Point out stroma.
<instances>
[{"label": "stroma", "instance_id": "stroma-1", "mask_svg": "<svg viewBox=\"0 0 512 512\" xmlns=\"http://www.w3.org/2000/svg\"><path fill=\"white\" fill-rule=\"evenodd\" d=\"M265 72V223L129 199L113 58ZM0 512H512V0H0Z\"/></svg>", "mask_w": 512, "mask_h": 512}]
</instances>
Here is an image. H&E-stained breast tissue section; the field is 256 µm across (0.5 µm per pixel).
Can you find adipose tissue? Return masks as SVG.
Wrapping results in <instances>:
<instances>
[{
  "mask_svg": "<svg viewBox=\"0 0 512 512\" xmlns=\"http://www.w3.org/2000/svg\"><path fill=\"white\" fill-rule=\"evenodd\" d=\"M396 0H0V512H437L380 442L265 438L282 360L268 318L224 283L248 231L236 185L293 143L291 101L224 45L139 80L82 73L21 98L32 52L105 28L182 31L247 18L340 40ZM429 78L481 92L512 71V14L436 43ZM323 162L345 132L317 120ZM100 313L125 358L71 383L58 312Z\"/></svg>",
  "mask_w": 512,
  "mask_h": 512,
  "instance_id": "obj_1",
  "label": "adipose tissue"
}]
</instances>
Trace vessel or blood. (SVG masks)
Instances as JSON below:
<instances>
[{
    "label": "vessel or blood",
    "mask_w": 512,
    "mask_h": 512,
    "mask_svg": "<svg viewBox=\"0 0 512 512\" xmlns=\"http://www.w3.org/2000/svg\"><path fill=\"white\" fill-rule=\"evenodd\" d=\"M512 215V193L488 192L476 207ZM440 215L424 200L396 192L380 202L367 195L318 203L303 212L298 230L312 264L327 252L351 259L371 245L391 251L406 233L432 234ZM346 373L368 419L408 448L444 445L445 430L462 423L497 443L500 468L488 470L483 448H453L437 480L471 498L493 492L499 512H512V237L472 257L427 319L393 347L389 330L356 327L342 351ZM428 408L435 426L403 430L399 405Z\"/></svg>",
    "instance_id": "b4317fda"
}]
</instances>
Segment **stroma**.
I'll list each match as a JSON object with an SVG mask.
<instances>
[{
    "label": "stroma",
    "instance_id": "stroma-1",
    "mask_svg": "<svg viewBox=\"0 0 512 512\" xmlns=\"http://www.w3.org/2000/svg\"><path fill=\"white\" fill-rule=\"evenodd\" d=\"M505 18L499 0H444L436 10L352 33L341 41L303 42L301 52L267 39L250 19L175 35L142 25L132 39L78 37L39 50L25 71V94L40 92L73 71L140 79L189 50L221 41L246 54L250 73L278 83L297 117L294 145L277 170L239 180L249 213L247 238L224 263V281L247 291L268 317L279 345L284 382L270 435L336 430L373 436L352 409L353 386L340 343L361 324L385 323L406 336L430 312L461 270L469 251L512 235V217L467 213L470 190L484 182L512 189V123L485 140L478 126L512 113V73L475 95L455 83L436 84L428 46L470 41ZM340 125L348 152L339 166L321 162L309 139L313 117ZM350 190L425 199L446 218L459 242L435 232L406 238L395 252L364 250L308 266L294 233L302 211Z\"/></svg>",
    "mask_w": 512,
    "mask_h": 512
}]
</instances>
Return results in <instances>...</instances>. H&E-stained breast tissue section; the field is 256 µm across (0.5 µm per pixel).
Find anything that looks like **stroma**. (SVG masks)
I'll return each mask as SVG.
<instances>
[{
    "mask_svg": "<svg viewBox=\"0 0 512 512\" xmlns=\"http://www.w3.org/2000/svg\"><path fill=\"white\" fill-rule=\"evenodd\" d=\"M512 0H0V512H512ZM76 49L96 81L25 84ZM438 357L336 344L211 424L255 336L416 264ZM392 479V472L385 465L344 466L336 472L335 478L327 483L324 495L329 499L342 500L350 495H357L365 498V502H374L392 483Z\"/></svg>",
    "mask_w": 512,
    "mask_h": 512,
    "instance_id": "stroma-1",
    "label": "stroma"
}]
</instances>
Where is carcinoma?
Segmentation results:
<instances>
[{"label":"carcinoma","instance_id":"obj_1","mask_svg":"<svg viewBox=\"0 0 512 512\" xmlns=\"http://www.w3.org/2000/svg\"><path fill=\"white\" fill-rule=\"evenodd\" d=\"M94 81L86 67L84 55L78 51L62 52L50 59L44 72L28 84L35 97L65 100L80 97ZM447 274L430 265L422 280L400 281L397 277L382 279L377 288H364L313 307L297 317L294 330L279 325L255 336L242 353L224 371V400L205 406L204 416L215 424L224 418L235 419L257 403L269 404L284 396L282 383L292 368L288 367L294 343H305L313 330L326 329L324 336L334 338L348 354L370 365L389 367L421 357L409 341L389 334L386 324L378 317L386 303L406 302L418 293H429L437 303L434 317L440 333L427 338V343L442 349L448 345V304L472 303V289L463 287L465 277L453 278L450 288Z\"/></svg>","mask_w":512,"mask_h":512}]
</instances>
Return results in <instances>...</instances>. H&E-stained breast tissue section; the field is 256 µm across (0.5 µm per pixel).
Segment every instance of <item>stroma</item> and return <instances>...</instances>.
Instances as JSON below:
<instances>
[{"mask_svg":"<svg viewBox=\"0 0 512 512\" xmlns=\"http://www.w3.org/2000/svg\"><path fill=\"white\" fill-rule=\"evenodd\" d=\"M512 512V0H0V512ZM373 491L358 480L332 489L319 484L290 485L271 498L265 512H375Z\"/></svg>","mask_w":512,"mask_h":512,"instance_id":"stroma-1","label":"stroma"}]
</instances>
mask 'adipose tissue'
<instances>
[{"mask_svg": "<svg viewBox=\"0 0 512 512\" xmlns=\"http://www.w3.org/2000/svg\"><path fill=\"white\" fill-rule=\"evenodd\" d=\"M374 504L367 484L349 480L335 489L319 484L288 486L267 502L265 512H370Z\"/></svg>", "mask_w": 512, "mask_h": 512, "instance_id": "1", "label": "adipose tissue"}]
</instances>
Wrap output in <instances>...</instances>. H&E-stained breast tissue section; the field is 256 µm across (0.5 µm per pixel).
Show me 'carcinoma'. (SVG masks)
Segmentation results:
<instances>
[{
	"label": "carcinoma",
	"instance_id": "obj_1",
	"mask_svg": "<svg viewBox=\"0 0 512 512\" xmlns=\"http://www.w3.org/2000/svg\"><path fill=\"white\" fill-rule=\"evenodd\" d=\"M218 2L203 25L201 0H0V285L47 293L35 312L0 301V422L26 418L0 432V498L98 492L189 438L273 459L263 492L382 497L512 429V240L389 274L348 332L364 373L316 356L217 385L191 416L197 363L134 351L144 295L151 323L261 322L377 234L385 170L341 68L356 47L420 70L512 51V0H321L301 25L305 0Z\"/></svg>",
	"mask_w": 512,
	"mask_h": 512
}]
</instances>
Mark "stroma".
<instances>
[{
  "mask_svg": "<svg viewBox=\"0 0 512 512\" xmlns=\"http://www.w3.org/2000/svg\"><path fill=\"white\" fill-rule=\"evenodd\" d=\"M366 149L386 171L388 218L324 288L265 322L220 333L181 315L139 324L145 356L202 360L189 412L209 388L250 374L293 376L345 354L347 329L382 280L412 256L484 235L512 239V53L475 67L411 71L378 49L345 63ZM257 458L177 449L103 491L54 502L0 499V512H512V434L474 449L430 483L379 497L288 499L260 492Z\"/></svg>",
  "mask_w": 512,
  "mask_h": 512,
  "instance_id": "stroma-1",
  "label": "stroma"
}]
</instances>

*TASK PROMPT*: Where a line holds "stained", copy it out.

*SOLUTION*:
Here is an image. H&E-stained breast tissue section; the field is 256 µm across (0.5 µm per pixel).
Return results in <instances>...</instances>. H&E-stained breast tissue section; the field is 256 µm across (0.5 µm per pixel).
Return results in <instances>...</instances>. H&E-stained breast tissue section; the field is 256 µm across (0.5 µm per pixel).
Wrap output in <instances>...</instances>. H&E-stained breast tissue section; the field is 256 µm across (0.5 µm per pixel).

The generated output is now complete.